- **Task brief**
From the first line to the last, copy the material word for word; pictures stay out.

^^^^

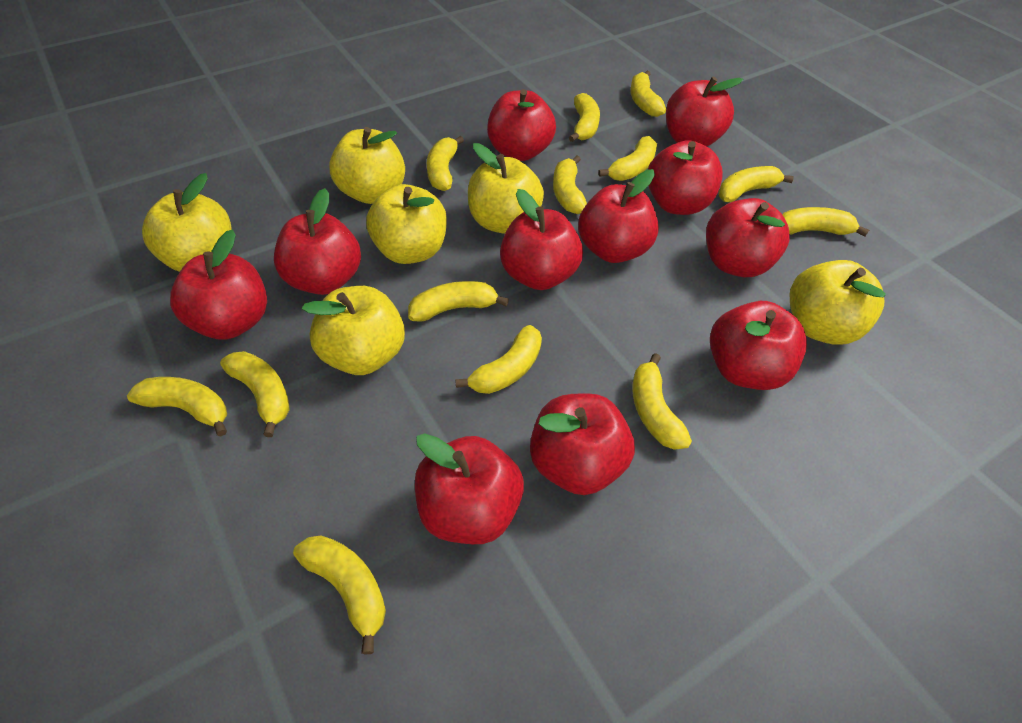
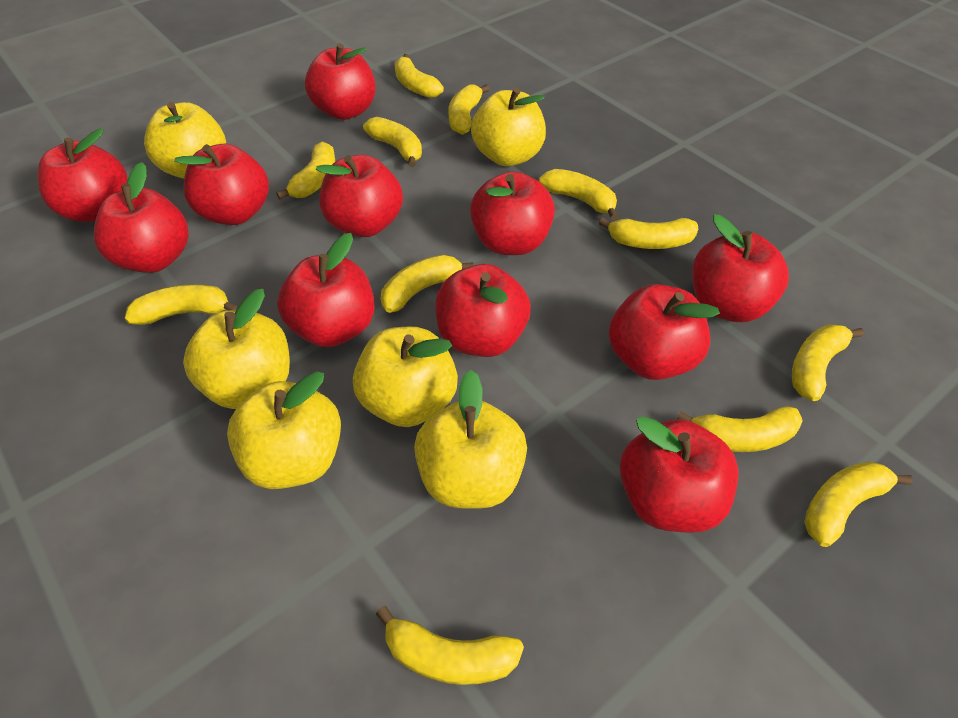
yellow banana: [127,377,227,436] [220,351,290,437] [293,535,386,655] [408,281,509,322] [427,136,464,191] [455,325,542,394] [553,155,587,214] [569,93,600,142] [598,136,657,181] [630,71,666,117] [632,353,692,450] [719,166,794,202] [782,207,869,237] = 13 -> [124,284,238,325] [277,141,335,199] [363,117,422,167] [376,606,524,685] [381,255,473,313] [394,54,444,98] [448,84,490,135] [539,169,618,220] [599,217,698,249] [677,406,803,452] [792,324,864,401] [804,461,913,547] = 12

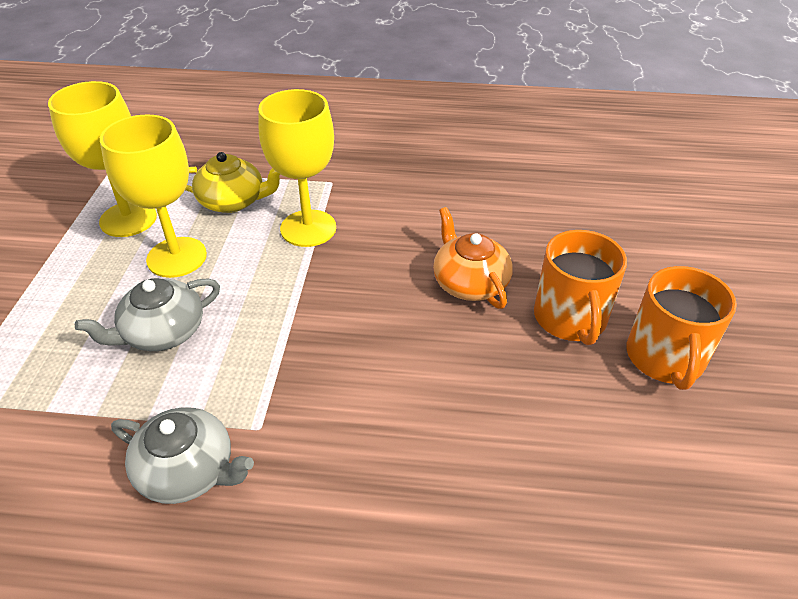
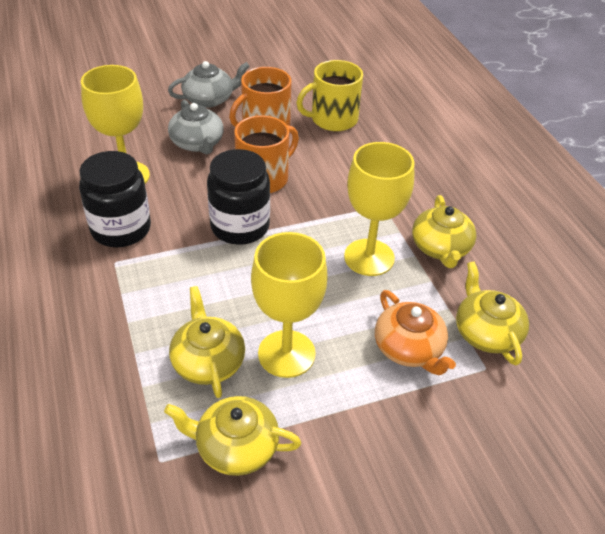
black jar: none = 0 -> [79,151,151,247] [207,149,270,245] = 2
yellow mug: none = 0 -> [296,60,363,131] = 1
yellow teapot: [185,152,280,213] = 1 -> [164,396,301,476] [169,286,245,398] [412,195,476,268] [456,261,529,365] = 4

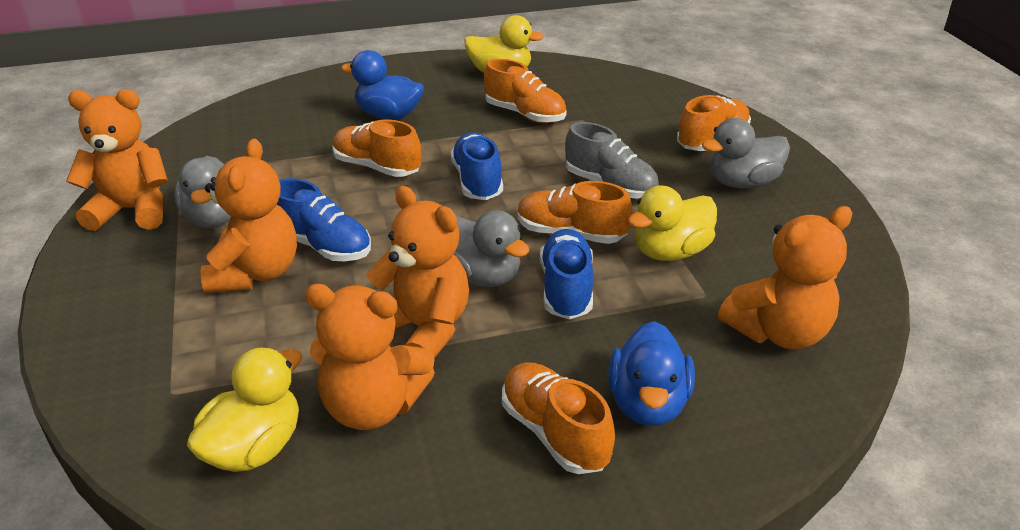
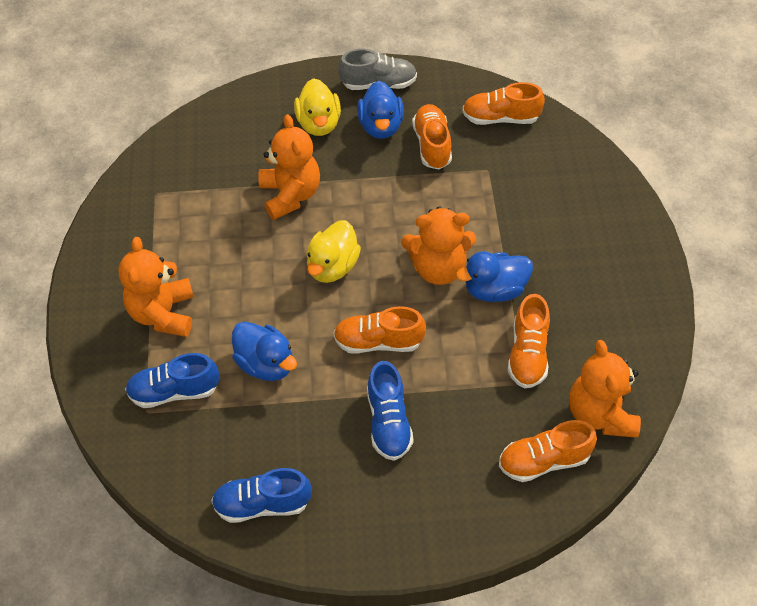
blue duck: [341,50,424,120] [608,321,695,426] = 2 -> [232,322,297,381] [357,81,404,139] [456,251,533,302] = 3
grey duck: [174,156,232,228] [454,210,530,287] [702,118,790,188] = 3 -> none = 0
orange teddy bear: [66,89,168,231] [201,139,297,293] [305,284,435,430] [366,186,469,359] [718,206,852,349] = 5 -> [118,237,194,337] [258,114,320,220] [401,206,476,285] [569,340,641,438] = 4
yellow duck: [187,348,302,472] [464,15,544,73] [628,185,717,261] = 3 -> [294,78,341,136] [306,220,361,283] = 2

^^^^

- **Written response**
yellow banana: [127,377,227,436] [220,351,290,437] [293,535,386,655] [408,281,509,322] [427,136,464,191] [455,325,542,394] [553,155,587,214] [569,93,600,142] [598,136,657,181] [630,71,666,117] [632,353,692,450] [719,166,794,202] [782,207,869,237] = 13 -> [124,284,238,325] [277,141,335,199] [363,117,422,167] [376,606,524,685] [381,255,473,313] [394,54,444,98] [448,84,490,135] [539,169,618,220] [599,217,698,249] [677,406,803,452] [792,324,864,401] [804,461,913,547] = 12

black jar: none = 0 -> [79,151,151,247] [207,149,270,245] = 2
yellow mug: none = 0 -> [296,60,363,131] = 1
yellow teapot: [185,152,280,213] = 1 -> [164,396,301,476] [169,286,245,398] [412,195,476,268] [456,261,529,365] = 4

blue duck: [341,50,424,120] [608,321,695,426] = 2 -> [232,322,297,381] [357,81,404,139] [456,251,533,302] = 3
grey duck: [174,156,232,228] [454,210,530,287] [702,118,790,188] = 3 -> none = 0
orange teddy bear: [66,89,168,231] [201,139,297,293] [305,284,435,430] [366,186,469,359] [718,206,852,349] = 5 -> [118,237,194,337] [258,114,320,220] [401,206,476,285] [569,340,641,438] = 4
yellow duck: [187,348,302,472] [464,15,544,73] [628,185,717,261] = 3 -> [294,78,341,136] [306,220,361,283] = 2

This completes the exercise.